--- PROBLEM DESCRIPTION ---
Nothing should differ between your answer and the records.

-=-=-=-=-

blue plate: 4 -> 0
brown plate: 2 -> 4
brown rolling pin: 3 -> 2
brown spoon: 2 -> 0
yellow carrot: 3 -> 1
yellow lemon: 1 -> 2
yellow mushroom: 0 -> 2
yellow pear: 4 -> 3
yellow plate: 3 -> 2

-=-=-=-=-

--- OUTPUT OF THE EXERCISE ---
blue plate: 4 -> 0
brown plate: 2 -> 4
brown rolling pin: 3 -> 2
brown spoon: 2 -> 0
yellow carrot: 3 -> 1
yellow lemon: 1 -> 2
yellow mushroom: 0 -> 2
yellow pear: 4 -> 3
yellow plate: 3 -> 2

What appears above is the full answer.